## Problem to work on
Could you copy out every line of the data where the word "cone" occurs?

## Extracted material
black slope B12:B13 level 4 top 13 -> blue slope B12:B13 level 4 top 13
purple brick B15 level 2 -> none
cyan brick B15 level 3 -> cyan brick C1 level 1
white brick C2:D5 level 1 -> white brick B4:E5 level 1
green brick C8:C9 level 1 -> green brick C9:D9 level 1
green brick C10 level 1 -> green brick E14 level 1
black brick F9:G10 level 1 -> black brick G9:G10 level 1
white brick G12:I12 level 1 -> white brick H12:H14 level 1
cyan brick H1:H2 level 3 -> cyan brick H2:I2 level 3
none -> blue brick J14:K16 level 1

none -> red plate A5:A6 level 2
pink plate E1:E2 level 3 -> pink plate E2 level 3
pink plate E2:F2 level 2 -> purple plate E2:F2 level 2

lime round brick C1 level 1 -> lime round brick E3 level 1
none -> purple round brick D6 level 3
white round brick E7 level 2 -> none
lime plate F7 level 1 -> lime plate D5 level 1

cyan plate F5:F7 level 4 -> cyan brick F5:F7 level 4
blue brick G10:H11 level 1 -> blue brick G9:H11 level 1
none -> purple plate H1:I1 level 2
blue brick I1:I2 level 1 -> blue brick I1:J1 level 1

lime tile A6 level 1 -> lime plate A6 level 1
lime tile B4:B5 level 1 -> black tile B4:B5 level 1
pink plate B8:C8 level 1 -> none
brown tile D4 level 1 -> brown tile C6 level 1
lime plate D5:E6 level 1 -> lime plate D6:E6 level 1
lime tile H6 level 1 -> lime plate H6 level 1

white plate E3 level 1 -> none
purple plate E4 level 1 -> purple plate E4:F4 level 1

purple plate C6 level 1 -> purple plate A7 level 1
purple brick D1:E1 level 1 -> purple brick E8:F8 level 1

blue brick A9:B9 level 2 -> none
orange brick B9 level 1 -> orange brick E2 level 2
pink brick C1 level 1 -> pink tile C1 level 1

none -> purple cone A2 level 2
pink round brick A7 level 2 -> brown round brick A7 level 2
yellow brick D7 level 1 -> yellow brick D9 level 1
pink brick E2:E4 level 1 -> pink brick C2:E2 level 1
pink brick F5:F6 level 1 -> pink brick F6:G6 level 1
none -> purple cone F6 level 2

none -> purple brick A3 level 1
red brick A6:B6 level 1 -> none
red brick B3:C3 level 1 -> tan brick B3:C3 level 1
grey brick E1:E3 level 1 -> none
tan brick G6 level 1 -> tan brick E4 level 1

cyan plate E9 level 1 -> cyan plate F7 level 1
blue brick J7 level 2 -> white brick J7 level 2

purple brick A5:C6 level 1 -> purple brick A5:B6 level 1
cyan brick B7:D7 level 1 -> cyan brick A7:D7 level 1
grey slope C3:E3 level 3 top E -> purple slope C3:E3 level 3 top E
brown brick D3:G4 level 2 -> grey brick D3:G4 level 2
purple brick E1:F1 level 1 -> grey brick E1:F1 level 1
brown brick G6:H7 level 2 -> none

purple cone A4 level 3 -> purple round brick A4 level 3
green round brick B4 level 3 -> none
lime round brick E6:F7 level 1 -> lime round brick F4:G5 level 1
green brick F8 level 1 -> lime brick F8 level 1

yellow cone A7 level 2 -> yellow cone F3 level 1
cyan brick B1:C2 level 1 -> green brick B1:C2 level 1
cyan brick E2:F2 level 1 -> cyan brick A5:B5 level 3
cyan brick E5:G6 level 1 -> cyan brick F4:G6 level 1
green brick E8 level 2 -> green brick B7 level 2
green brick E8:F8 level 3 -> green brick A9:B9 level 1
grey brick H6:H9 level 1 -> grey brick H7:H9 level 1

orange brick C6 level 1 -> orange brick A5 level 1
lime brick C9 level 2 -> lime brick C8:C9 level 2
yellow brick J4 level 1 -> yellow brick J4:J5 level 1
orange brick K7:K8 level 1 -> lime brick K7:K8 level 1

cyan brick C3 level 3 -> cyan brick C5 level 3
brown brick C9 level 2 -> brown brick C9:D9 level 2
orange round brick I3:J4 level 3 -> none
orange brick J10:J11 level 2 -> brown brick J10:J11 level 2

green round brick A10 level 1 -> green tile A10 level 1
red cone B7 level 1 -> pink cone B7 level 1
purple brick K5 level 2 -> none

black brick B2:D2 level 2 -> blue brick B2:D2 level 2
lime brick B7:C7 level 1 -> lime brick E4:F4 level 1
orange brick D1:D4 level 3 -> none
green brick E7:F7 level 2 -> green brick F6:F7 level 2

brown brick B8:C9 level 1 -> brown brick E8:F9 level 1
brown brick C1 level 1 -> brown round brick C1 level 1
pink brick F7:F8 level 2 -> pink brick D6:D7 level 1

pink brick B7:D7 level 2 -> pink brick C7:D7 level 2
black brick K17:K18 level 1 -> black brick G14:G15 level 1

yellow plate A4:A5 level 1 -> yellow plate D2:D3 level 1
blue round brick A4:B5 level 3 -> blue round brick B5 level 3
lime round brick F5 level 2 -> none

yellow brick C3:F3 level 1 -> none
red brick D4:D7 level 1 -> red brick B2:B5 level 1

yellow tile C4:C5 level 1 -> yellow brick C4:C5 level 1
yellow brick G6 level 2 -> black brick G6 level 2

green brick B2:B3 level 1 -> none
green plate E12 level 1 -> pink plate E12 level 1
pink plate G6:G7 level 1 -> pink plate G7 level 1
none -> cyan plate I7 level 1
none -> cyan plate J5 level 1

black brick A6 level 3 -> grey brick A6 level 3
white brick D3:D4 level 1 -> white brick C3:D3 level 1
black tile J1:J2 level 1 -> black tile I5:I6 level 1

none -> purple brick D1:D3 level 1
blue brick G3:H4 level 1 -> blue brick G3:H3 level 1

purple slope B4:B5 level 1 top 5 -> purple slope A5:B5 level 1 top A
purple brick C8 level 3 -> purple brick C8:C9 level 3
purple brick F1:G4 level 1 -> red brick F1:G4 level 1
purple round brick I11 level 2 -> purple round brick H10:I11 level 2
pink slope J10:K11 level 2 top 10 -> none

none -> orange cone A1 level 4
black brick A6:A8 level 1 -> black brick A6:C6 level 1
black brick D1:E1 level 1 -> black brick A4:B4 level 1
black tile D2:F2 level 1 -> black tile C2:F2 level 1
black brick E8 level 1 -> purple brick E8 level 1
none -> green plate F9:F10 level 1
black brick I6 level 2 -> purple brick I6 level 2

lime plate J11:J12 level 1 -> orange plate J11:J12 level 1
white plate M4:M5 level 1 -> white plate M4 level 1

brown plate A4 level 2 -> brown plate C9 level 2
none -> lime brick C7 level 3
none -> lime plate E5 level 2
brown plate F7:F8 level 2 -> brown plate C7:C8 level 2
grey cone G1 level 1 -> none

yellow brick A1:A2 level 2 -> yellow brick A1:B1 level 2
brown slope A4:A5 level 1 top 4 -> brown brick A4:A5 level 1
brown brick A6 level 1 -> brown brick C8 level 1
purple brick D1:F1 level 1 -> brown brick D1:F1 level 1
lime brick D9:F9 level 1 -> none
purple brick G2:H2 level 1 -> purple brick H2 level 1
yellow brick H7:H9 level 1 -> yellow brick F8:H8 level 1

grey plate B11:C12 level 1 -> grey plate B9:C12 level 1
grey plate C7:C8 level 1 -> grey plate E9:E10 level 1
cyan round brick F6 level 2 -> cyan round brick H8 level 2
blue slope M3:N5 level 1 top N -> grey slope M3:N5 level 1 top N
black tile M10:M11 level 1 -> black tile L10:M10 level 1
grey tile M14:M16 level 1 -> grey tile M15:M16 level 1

## Solution to this exercise
none -> purple cone A2 level 2
none -> purple cone F6 level 2
purple cone A4 level 3 -> purple round brick A4 level 3
yellow cone A7 level 2 -> yellow cone F3 level 1
red cone B7 level 1 -> pink cone B7 level 1
none -> orange cone A1 level 4
grey cone G1 level 1 -> none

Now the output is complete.